WHAT YOU ARE ASKED TO DO:
Check each line of the listing, and copy it if it contains the word "orange".

DATA TO EXAMINE:

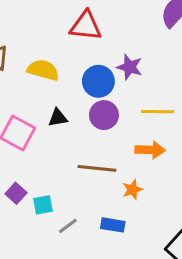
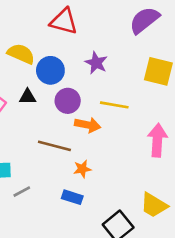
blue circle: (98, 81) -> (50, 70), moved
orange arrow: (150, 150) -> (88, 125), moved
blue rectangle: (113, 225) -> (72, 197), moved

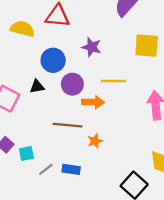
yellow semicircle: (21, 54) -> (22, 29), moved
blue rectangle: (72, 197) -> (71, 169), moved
...
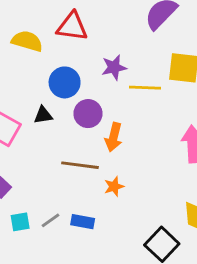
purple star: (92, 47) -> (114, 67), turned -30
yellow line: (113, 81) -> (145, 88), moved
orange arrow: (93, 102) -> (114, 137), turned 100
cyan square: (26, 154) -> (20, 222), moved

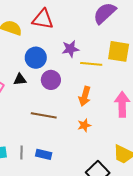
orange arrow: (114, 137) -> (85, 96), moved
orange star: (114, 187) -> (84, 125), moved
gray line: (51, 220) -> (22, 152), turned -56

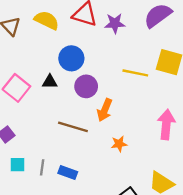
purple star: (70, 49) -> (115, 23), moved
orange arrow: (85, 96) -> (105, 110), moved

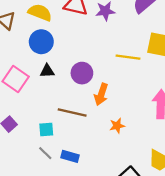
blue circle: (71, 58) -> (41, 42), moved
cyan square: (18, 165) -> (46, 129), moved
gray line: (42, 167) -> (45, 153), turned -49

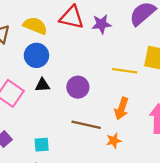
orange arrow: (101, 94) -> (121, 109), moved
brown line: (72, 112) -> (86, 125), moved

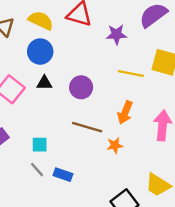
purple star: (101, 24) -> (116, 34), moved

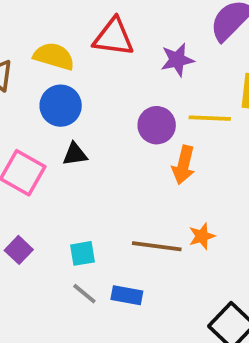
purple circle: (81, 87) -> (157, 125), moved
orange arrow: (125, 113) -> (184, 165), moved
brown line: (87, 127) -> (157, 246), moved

SOLUTION FOR THIS PROBLEM:
orange arrow: (150, 150) -> (88, 125), moved
orange arrow: (93, 102) -> (114, 137), turned 100
orange arrow: (114, 137) -> (85, 96), moved
orange star: (114, 187) -> (84, 125), moved
orange arrow: (85, 96) -> (105, 110), moved
orange arrow: (101, 94) -> (121, 109), moved
orange arrow: (125, 113) -> (184, 165), moved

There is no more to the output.